=== Data supplied ===

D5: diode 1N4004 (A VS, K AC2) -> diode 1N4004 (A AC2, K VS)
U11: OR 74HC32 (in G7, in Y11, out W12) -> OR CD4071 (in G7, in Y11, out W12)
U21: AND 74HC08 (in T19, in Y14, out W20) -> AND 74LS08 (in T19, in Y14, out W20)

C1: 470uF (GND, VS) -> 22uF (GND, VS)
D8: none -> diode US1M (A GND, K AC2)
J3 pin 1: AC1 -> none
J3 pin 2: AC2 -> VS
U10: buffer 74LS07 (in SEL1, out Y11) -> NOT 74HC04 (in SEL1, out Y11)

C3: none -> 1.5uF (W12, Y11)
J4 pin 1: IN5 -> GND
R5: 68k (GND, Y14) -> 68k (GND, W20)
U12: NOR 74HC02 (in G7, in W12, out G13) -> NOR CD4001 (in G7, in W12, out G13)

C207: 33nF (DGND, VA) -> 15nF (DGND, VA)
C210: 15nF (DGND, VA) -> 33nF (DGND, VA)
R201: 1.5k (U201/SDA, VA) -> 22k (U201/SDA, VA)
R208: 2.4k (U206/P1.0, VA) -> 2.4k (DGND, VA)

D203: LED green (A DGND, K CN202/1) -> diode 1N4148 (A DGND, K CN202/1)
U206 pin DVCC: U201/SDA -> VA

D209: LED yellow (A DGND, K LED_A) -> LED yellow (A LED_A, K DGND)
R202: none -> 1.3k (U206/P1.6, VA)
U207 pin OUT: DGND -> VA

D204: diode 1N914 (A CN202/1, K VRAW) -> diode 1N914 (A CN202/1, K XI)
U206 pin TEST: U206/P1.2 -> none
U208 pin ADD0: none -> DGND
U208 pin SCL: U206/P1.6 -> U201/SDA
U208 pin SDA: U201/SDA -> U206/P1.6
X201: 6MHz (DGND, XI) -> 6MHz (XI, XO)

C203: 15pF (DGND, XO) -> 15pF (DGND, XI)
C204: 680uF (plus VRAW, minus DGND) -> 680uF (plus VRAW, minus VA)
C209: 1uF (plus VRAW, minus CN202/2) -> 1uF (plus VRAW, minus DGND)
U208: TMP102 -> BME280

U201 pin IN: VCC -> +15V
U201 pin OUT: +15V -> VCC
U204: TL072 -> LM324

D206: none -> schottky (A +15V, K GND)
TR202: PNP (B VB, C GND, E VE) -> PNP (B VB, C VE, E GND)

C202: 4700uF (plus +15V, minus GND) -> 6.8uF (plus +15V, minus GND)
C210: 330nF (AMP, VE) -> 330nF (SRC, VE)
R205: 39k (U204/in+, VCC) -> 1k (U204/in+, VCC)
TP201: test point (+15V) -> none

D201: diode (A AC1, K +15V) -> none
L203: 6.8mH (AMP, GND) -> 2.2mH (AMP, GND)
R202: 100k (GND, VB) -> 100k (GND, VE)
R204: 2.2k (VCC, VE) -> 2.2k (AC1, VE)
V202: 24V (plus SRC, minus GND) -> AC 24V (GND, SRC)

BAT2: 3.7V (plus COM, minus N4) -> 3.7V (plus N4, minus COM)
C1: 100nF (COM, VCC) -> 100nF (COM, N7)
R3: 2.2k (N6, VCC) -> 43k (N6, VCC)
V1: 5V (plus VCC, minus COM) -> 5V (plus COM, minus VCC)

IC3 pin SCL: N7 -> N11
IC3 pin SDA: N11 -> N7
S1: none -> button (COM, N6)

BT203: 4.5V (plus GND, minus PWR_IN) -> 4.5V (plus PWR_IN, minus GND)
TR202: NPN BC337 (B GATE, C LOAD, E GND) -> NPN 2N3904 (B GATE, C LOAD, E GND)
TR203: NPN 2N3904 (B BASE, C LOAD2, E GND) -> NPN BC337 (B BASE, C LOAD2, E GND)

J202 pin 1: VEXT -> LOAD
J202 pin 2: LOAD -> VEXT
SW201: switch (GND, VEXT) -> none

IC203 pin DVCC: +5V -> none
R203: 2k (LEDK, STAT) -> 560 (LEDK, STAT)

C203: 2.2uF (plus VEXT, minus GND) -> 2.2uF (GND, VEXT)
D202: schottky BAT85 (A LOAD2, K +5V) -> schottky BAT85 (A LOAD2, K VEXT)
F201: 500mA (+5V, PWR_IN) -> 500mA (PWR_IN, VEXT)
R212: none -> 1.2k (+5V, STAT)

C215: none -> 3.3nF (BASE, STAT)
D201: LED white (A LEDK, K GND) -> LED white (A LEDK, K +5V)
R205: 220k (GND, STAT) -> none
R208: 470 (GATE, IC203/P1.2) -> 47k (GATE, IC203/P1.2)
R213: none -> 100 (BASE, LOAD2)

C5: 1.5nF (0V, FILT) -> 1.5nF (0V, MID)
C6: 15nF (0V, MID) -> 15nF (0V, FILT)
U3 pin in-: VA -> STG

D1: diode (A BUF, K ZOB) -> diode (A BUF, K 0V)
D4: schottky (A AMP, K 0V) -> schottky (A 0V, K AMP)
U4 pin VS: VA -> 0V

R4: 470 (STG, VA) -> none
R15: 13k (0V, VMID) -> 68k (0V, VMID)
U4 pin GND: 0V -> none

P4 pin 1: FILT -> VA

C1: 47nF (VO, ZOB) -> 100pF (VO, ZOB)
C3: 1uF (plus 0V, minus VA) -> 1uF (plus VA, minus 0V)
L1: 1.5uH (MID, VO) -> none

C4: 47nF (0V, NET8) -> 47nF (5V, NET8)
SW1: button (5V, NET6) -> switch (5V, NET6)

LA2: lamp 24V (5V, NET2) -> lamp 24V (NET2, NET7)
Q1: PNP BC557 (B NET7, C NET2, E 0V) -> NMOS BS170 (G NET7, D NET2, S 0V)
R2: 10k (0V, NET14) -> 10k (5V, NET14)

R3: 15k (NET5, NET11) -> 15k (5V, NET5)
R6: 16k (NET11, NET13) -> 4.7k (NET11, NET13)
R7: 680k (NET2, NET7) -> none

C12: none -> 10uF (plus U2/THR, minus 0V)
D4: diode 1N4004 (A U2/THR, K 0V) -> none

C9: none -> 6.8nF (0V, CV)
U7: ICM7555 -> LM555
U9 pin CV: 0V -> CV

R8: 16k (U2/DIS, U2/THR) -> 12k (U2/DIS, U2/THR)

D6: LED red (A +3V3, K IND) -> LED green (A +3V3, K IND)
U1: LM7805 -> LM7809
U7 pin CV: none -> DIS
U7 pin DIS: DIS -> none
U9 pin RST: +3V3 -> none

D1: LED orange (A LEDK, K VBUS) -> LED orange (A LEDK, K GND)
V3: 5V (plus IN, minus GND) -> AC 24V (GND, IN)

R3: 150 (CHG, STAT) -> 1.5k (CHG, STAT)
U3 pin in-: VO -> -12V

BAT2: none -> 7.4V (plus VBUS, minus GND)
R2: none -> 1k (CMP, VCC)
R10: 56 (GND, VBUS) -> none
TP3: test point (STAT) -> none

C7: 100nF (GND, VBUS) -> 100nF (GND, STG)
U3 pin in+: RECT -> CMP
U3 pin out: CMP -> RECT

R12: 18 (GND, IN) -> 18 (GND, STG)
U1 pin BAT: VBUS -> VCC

===

◆ Try it
All that should be written out is the stretch of lines above between the one holding "C202: 4700uF (plus" and the one holding "SW201: switch (GND, VEXT) -> none", inclusive, exactly as given.

◆ Solved exercise
C202: 4700uF (plus +15V, minus GND) -> 6.8uF (plus +15V, minus GND)
C210: 330nF (AMP, VE) -> 330nF (SRC, VE)
R205: 39k (U204/in+, VCC) -> 1k (U204/in+, VCC)
TP201: test point (+15V) -> none

D201: diode (A AC1, K +15V) -> none
L203: 6.8mH (AMP, GND) -> 2.2mH (AMP, GND)
R202: 100k (GND, VB) -> 100k (GND, VE)
R204: 2.2k (VCC, VE) -> 2.2k (AC1, VE)
V202: 24V (plus SRC, minus GND) -> AC 24V (GND, SRC)

BAT2: 3.7V (plus COM, minus N4) -> 3.7V (plus N4, minus COM)
C1: 100nF (COM, VCC) -> 100nF (COM, N7)
R3: 2.2k (N6, VCC) -> 43k (N6, VCC)
V1: 5V (plus VCC, minus COM) -> 5V (plus COM, minus VCC)

IC3 pin SCL: N7 -> N11
IC3 pin SDA: N11 -> N7
S1: none -> button (COM, N6)

BT203: 4.5V (plus GND, minus PWR_IN) -> 4.5V (plus PWR_IN, minus GND)
TR202: NPN BC337 (B GATE, C LOAD, E GND) -> NPN 2N3904 (B GATE, C LOAD, E GND)
TR203: NPN 2N3904 (B BASE, C LOAD2, E GND) -> NPN BC337 (B BASE, C LOAD2, E GND)

J202 pin 1: VEXT -> LOAD
J202 pin 2: LOAD -> VEXT
SW201: switch (GND, VEXT) -> none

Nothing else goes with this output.